Start of Block
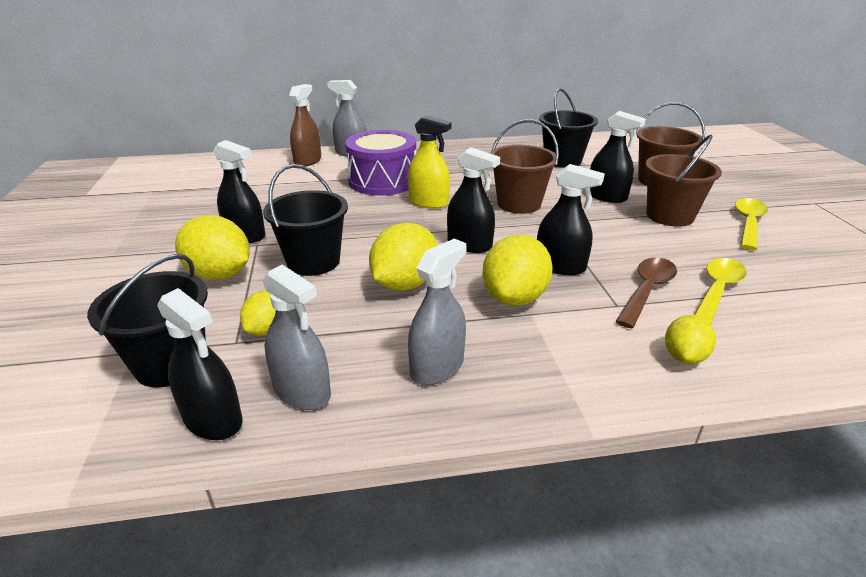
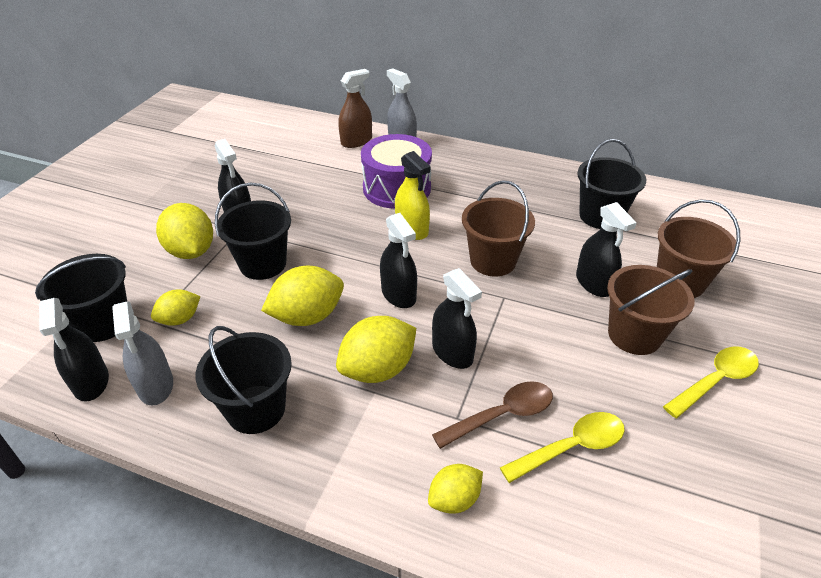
camera: 30 degrees right, 10 degrees up
(437, 367) = (256, 409): grey spray bottle -> black bucket

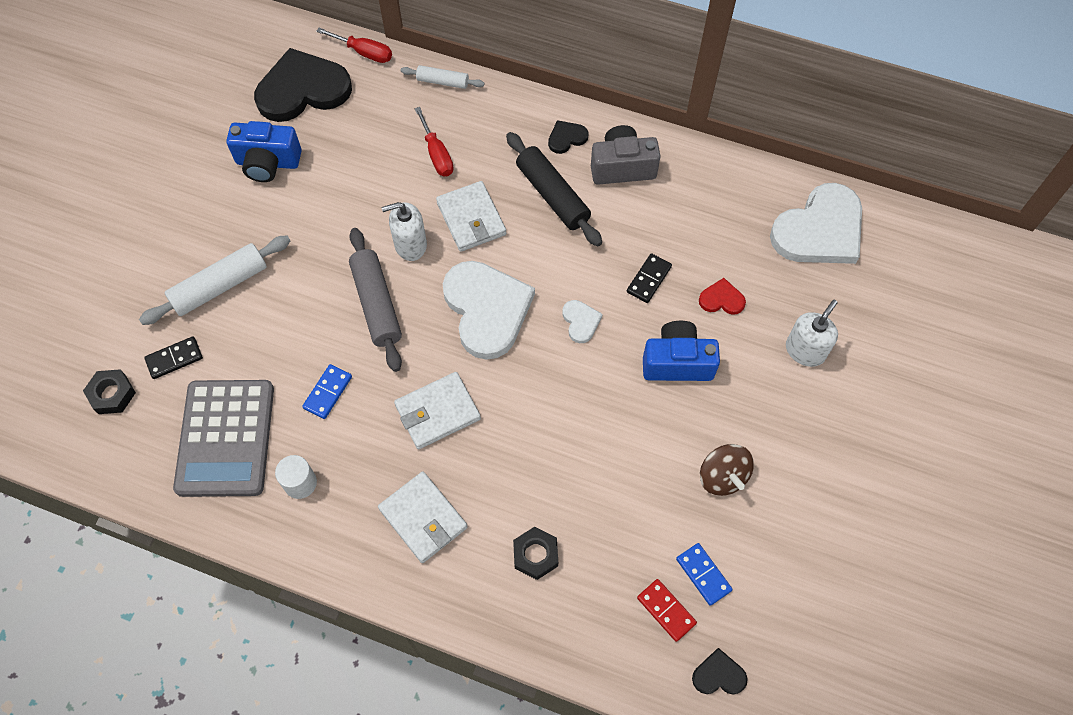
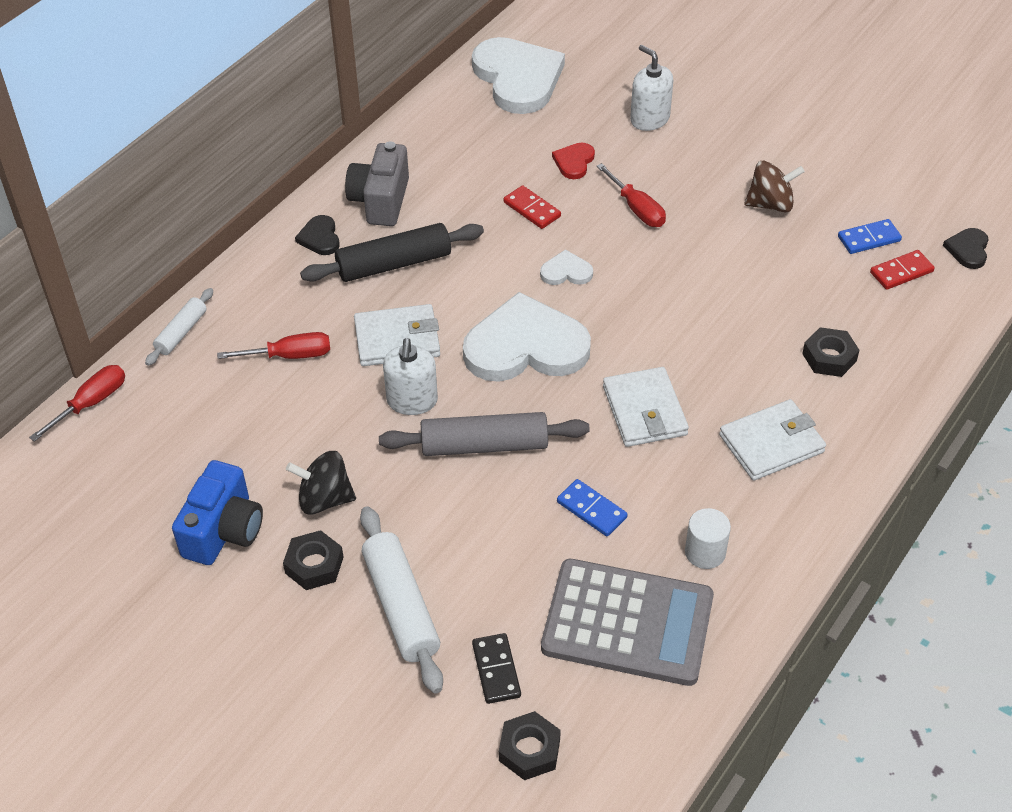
camera: 75 degrees left, 15 degrees down
(247, 224) = (314, 565): none -> black nut
(303, 90) = (119, 477): black heart -> none
(306, 214) = (324, 499): none -> black spinning top
(649, 279) = (532, 209): black domino -> red domino
(677, 362) = (637, 209): blue camera -> red screwdriver

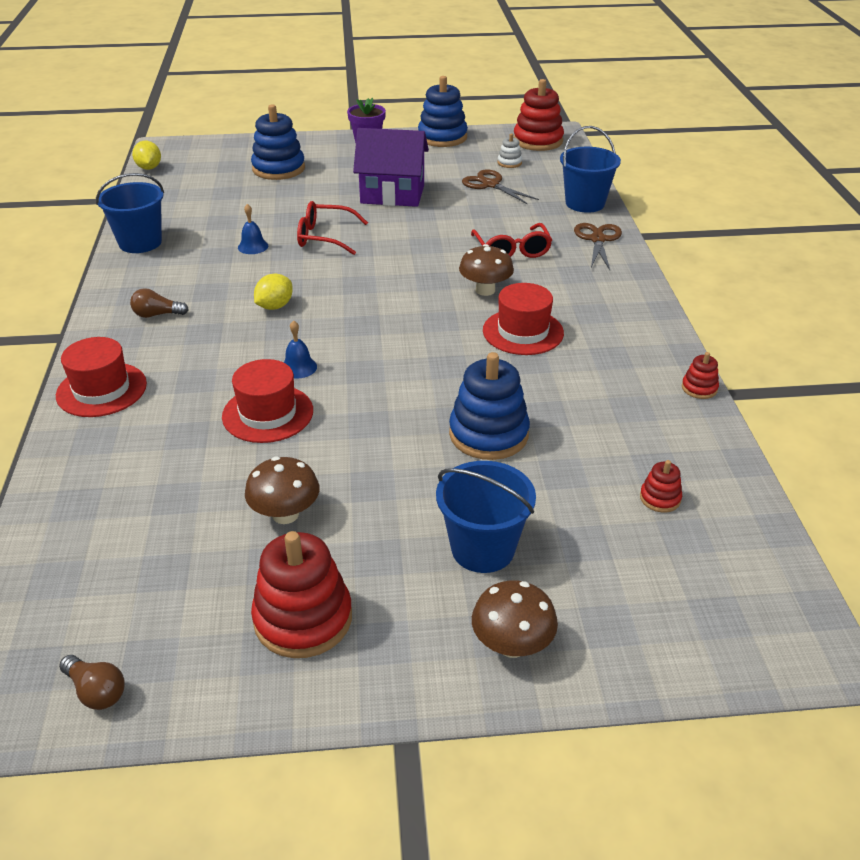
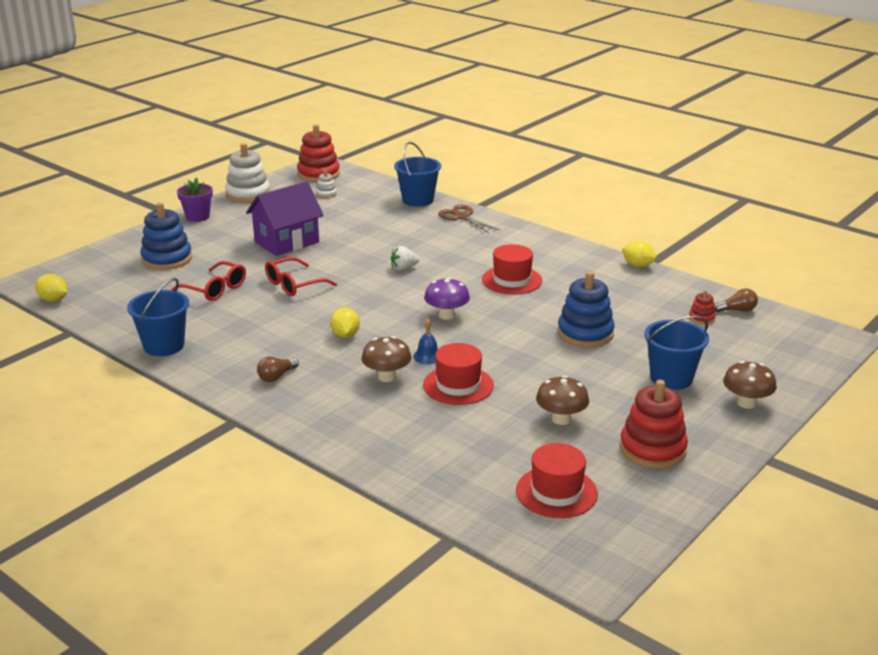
camera: 45 degrees left, 10 degrees down
(96, 691) = (624, 533): brown light bulb -> brown light bulb (737, 310)
(101, 390) = (332, 429): red hat -> red hat (556, 492)
(253, 246) = (255, 311): blue bell -> none
(392, 335) = (446, 315): none -> purple mushroom
(442, 137) = (248, 195): blue stacking toy -> white stacking toy
(443, 267) = (403, 268): none -> white strawberry
(485, 290) = (452, 269): brown mushroom -> brown mushroom (387, 377)
(490, 184) = (340, 211): brown scissors -> none
(512, 251) = (426, 243): red glasses -> red glasses (215, 289)
(699, 388) = (637, 265): red stacking toy -> yellow lemon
End of Block
WHAT TO WORK ON: An exact copy of the lines from the one with "camera: 45 degrees left, 10 degrees down" to the final line of the entries is all that the answer should hold.

RESPONSE:
camera: 45 degrees left, 10 degrees down
(96, 691) = (624, 533): brown light bulb -> brown light bulb (737, 310)
(101, 390) = (332, 429): red hat -> red hat (556, 492)
(253, 246) = (255, 311): blue bell -> none
(392, 335) = (446, 315): none -> purple mushroom
(442, 137) = (248, 195): blue stacking toy -> white stacking toy
(443, 267) = (403, 268): none -> white strawberry
(485, 290) = (452, 269): brown mushroom -> brown mushroom (387, 377)
(490, 184) = (340, 211): brown scissors -> none
(512, 251) = (426, 243): red glasses -> red glasses (215, 289)
(699, 388) = (637, 265): red stacking toy -> yellow lemon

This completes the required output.